● Prompt
Give all the lines below again, exactly, with no pictures.

Dataset records
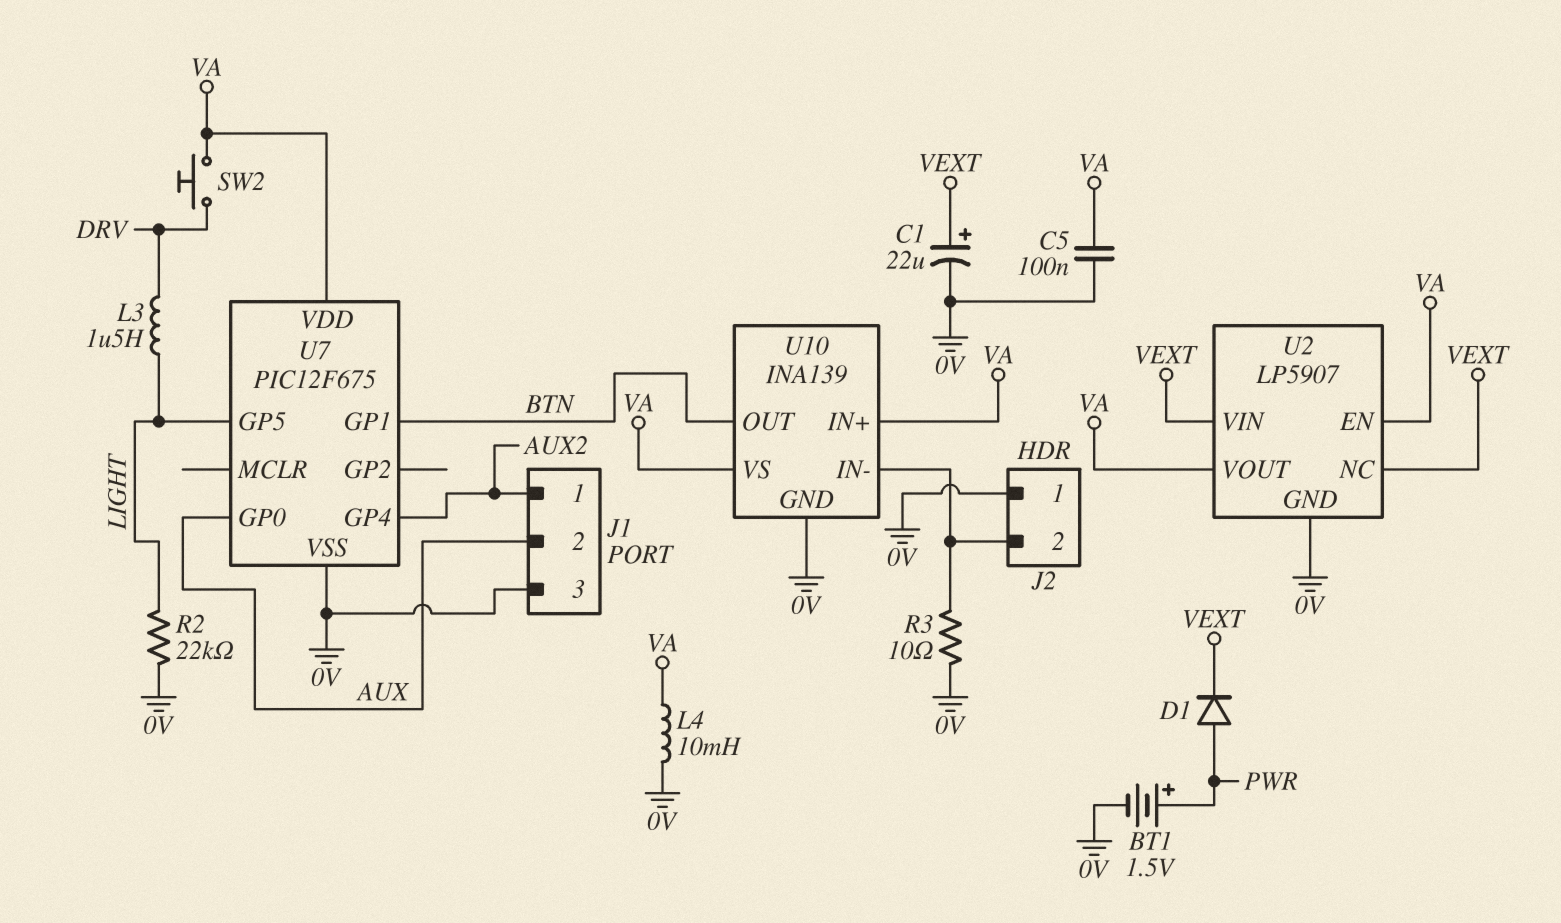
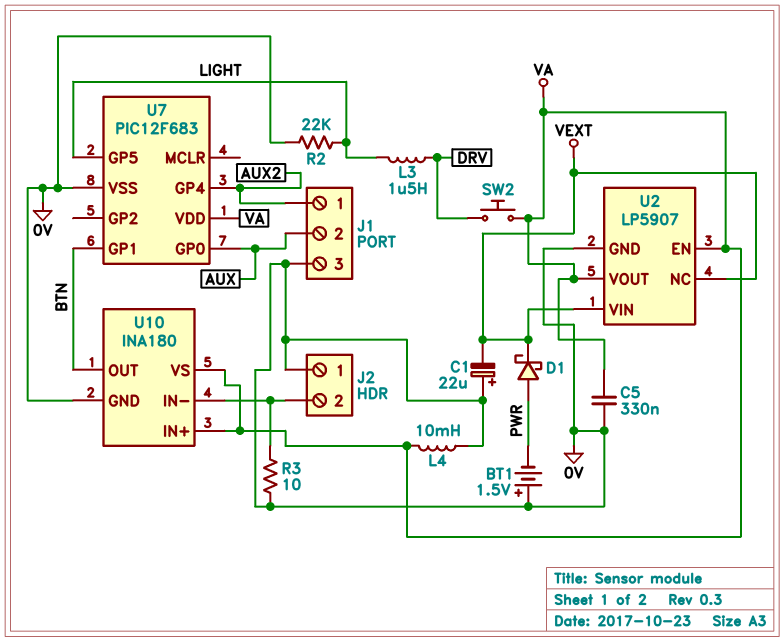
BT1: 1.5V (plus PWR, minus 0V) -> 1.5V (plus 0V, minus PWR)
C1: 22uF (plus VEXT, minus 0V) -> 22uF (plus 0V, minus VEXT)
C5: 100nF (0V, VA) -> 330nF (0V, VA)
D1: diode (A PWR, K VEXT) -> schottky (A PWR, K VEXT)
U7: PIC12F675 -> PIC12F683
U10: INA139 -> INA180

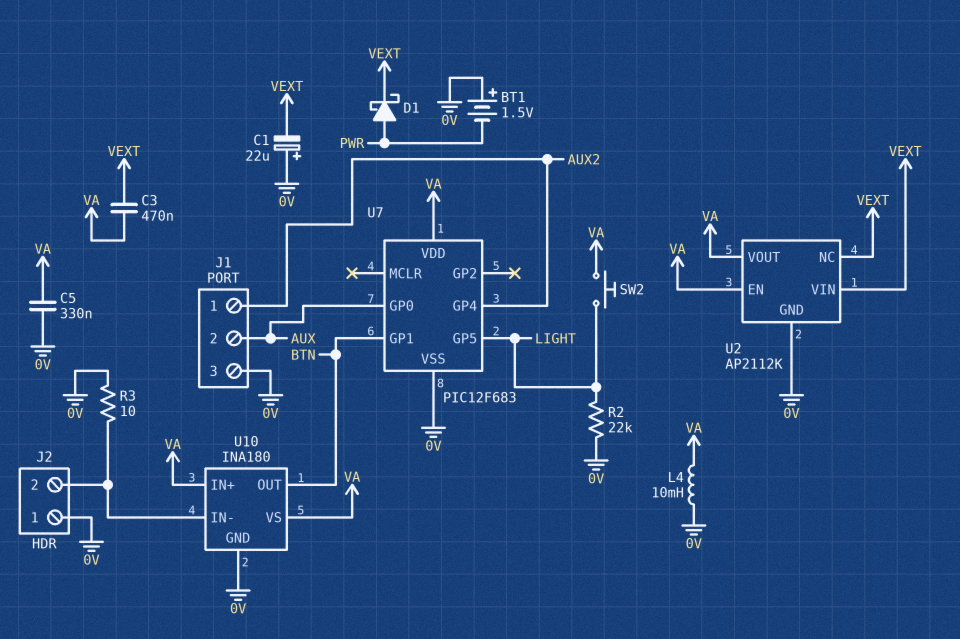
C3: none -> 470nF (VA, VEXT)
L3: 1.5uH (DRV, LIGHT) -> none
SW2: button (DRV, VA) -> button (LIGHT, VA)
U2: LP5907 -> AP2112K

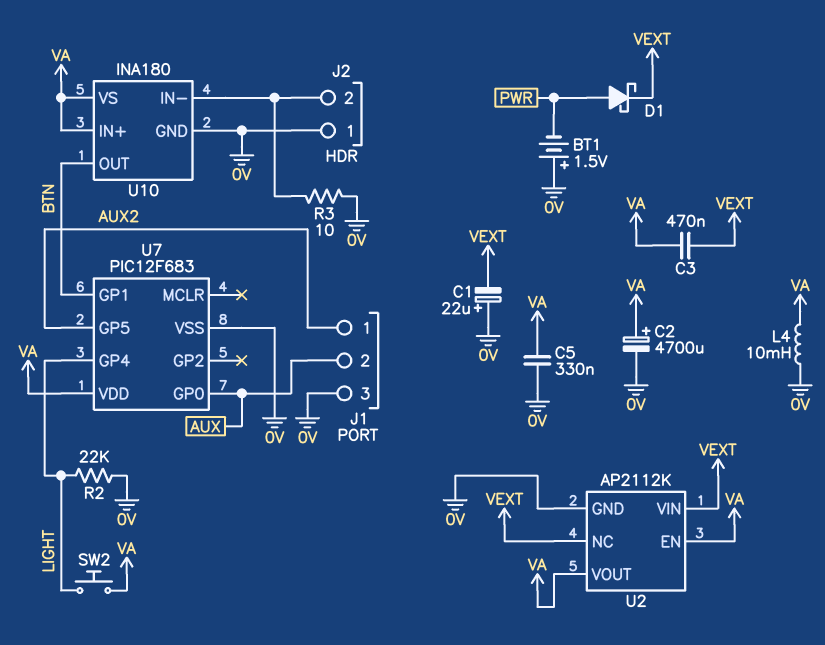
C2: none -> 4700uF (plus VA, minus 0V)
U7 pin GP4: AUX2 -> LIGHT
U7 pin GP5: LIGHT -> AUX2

● Response area
BT1: 1.5V (plus PWR, minus 0V) -> 1.5V (plus 0V, minus PWR)
C1: 22uF (plus VEXT, minus 0V) -> 22uF (plus 0V, minus VEXT)
C5: 100nF (0V, VA) -> 330nF (0V, VA)
D1: diode (A PWR, K VEXT) -> schottky (A PWR, K VEXT)
U7: PIC12F675 -> PIC12F683
U10: INA139 -> INA180

C3: none -> 470nF (VA, VEXT)
L3: 1.5uH (DRV, LIGHT) -> none
SW2: button (DRV, VA) -> button (LIGHT, VA)
U2: LP5907 -> AP2112K

C2: none -> 4700uF (plus VA, minus 0V)
U7 pin GP4: AUX2 -> LIGHT
U7 pin GP5: LIGHT -> AUX2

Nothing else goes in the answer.